_Task requirements_
Write out the listing below in its entirety, minus the pictures, without changing a word.
**********
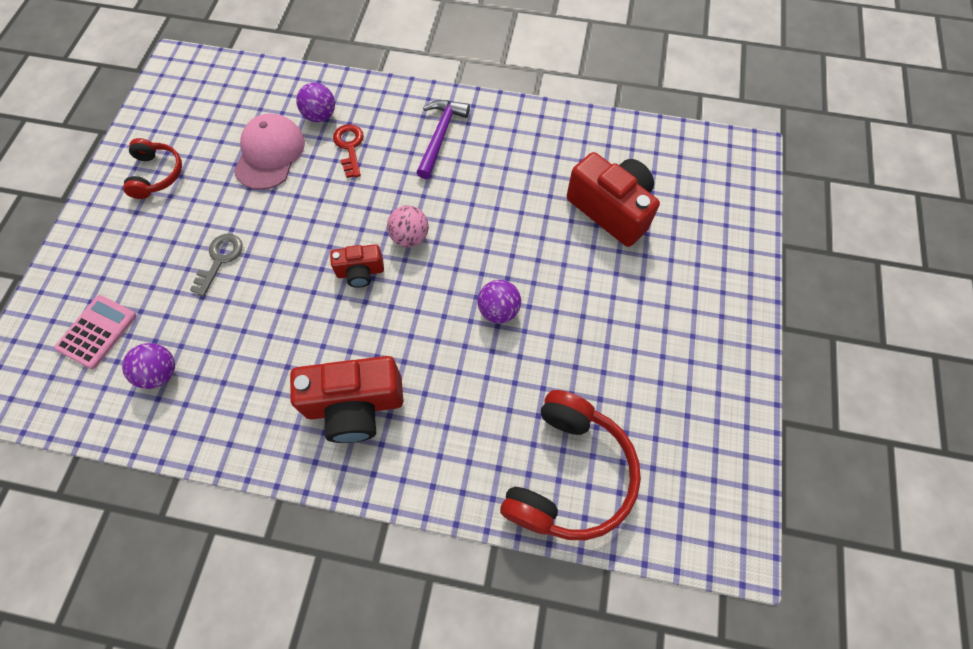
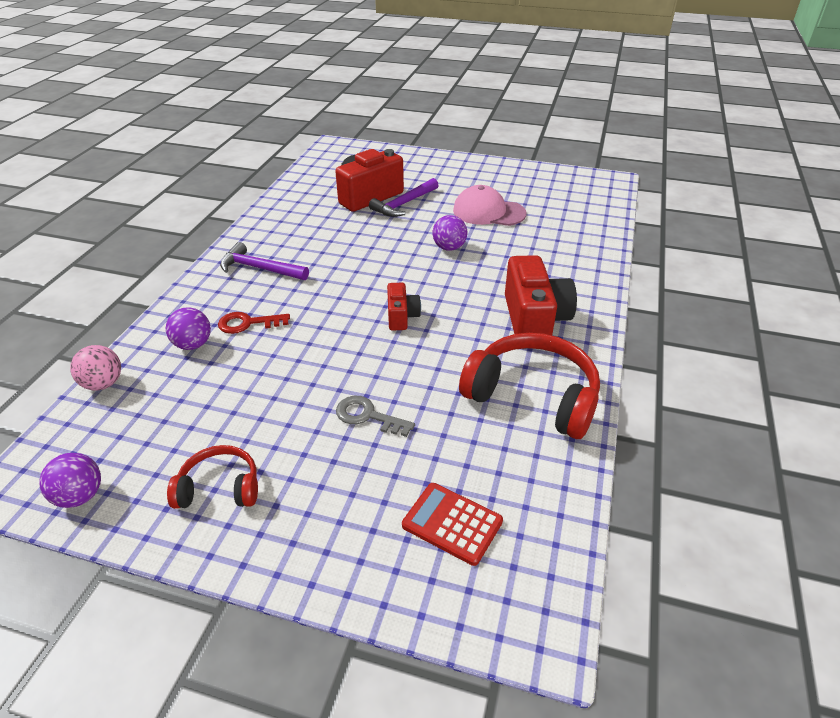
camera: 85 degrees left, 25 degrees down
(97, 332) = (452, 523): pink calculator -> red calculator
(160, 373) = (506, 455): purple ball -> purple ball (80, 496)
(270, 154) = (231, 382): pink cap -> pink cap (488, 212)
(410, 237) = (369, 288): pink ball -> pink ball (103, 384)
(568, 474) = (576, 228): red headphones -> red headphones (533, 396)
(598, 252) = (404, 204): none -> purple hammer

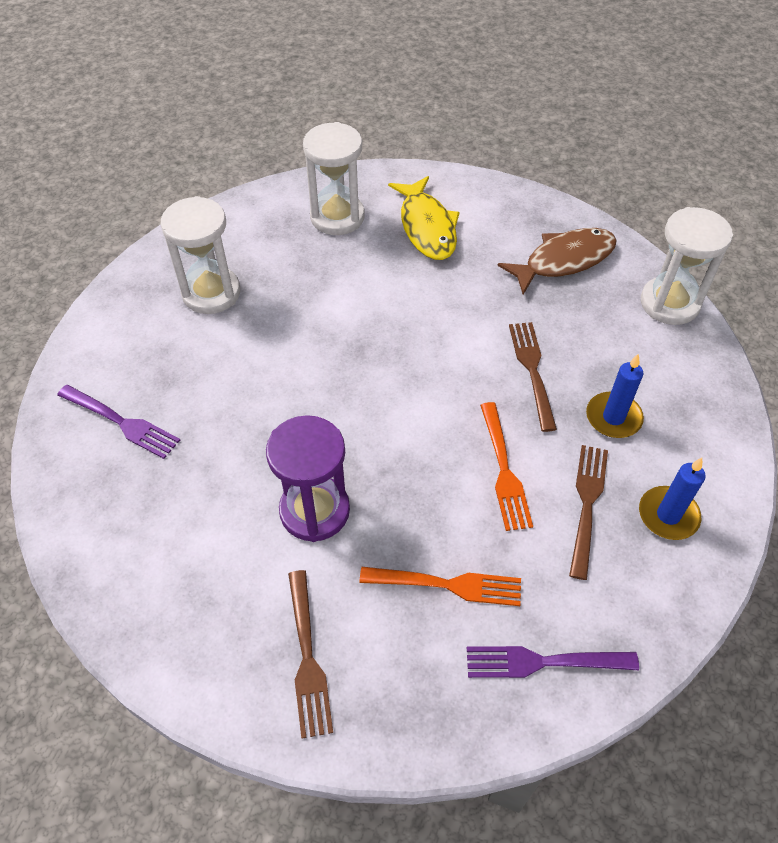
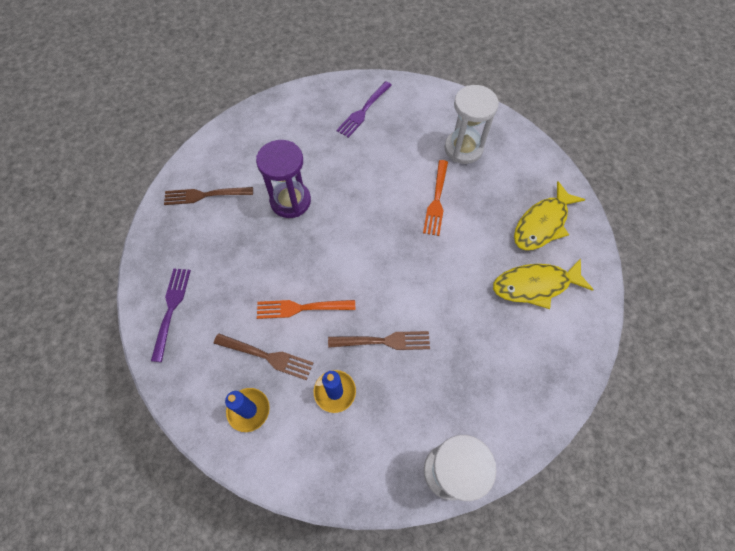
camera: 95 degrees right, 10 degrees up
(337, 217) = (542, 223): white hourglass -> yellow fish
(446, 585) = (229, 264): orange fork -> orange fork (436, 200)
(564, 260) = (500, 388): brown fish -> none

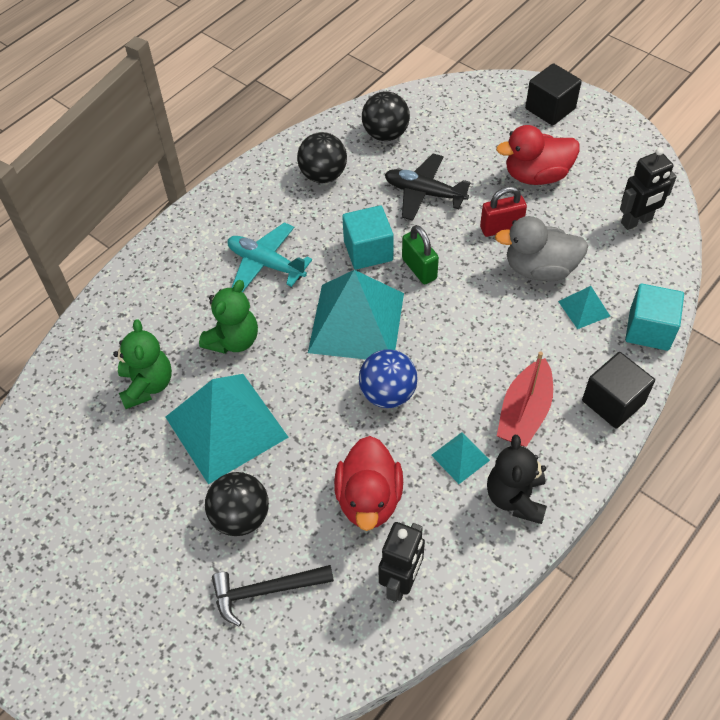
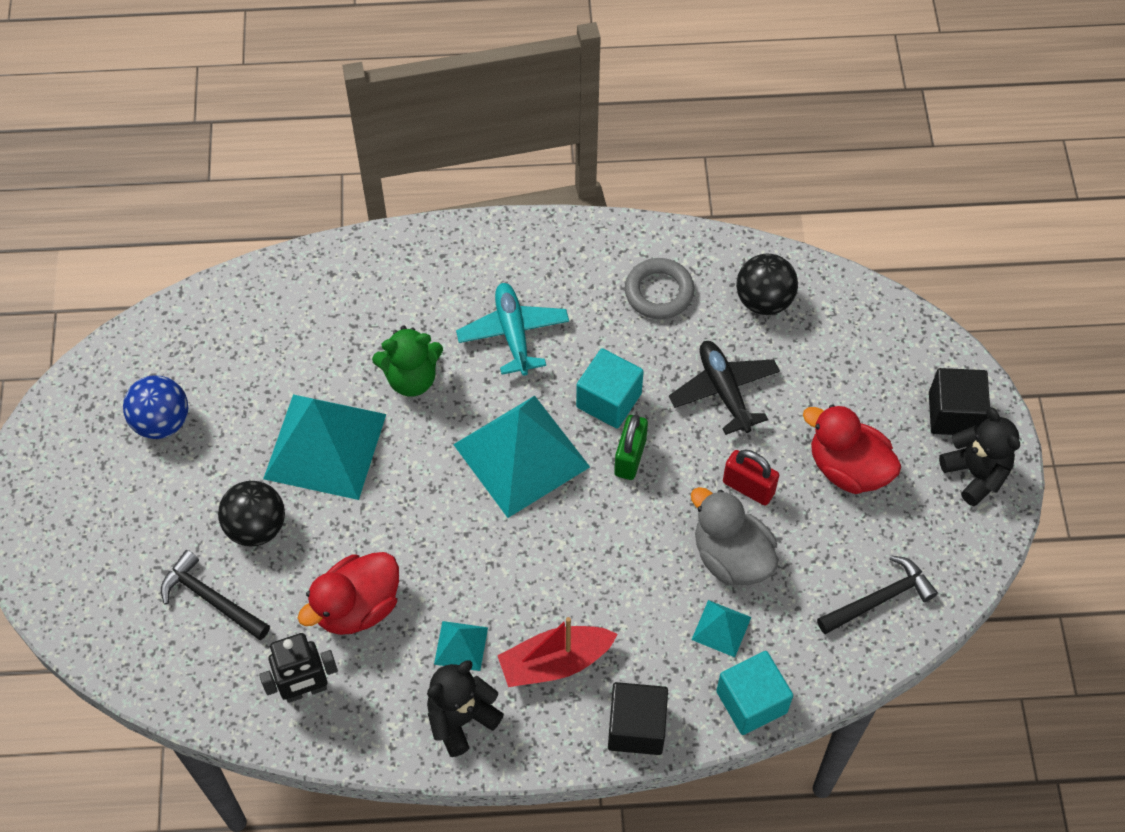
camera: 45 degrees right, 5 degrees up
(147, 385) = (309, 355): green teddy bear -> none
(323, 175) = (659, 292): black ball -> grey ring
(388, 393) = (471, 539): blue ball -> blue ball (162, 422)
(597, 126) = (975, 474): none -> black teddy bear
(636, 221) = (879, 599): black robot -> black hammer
**********
_Exercise solution_
camera: 85 degrees left, 25 degrees down
(97, 332) = (452, 523): pink calculator -> red calculator
(160, 373) = (506, 455): purple ball -> purple ball (80, 496)
(270, 154) = (231, 382): pink cap -> pink cap (488, 212)
(410, 237) = (369, 288): pink ball -> pink ball (103, 384)
(568, 474) = (576, 228): red headphones -> red headphones (533, 396)
(598, 252) = (404, 204): none -> purple hammer

camera: 95 degrees right, 10 degrees up
(337, 217) = (542, 223): white hourglass -> yellow fish
(446, 585) = (229, 264): orange fork -> orange fork (436, 200)
(564, 260) = (500, 388): brown fish -> none

camera: 45 degrees right, 5 degrees up
(147, 385) = (309, 355): green teddy bear -> none
(323, 175) = (659, 292): black ball -> grey ring
(388, 393) = (471, 539): blue ball -> blue ball (162, 422)
(597, 126) = (975, 474): none -> black teddy bear
(636, 221) = (879, 599): black robot -> black hammer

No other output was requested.